▶ [What is being asked]: Exactly as written, set down each line of the data below except its pictures.
______________________________
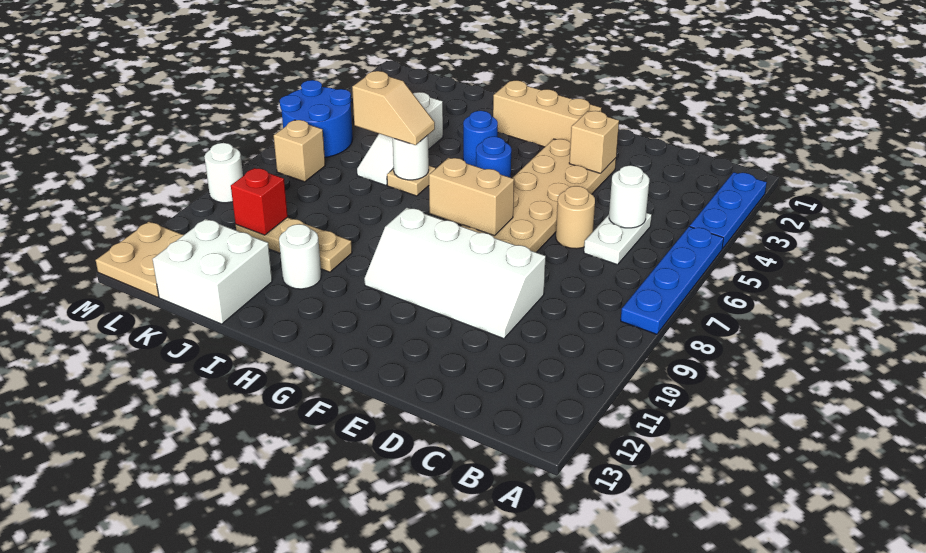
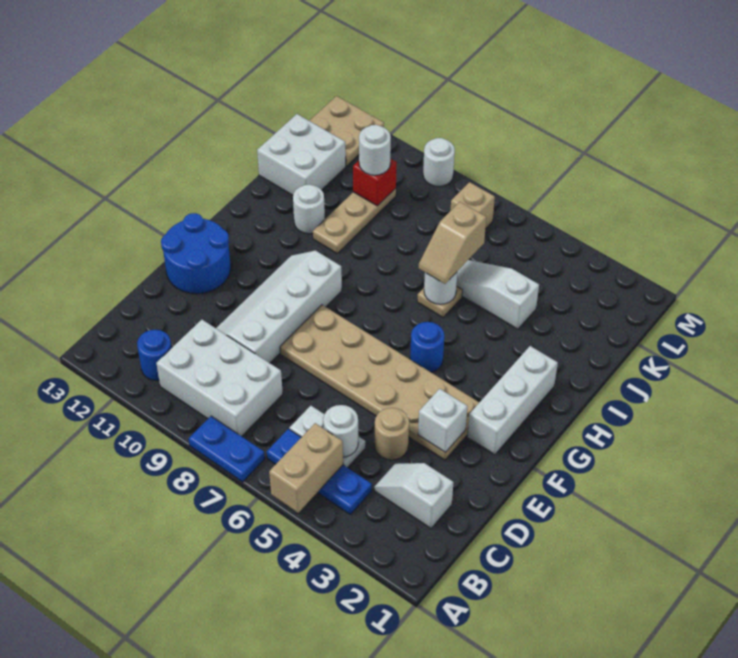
blue plate A2:A4 level 1 -> blue plate B4:B6 level 1
blue plate A5:A8 level 1 -> blue plate A7:A8 level 1
none -> white brick B8:C10 level 1
none -> white slope C2:C3 level 1 top 2
tan round brick D6 level 1 -> tan round brick D4 level 1
tan brick E3 level 2 -> white brick E3 level 2
tan brick F2:H2 level 1 -> white brick F2:H2 level 1
tan brick F7:G7 level 2 -> tan brick A5:B5 level 2
blue round brick H4 level 1 -> blue round brick B11 level 1
none -> white round brick K10 level 3
blue round brick L5:M6 level 1 -> blue round brick E12:F13 level 1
______________________________
▶ [Result]:
blue plate A2:A4 level 1 -> blue plate B4:B6 level 1
blue plate A5:A8 level 1 -> blue plate A7:A8 level 1
none -> white brick B8:C10 level 1
none -> white slope C2:C3 level 1 top 2
tan round brick D6 level 1 -> tan round brick D4 level 1
tan brick E3 level 2 -> white brick E3 level 2
tan brick F2:H2 level 1 -> white brick F2:H2 level 1
tan brick F7:G7 level 2 -> tan brick A5:B5 level 2
blue round brick H4 level 1 -> blue round brick B11 level 1
none -> white round brick K10 level 3
blue round brick L5:M6 level 1 -> blue round brick E12:F13 level 1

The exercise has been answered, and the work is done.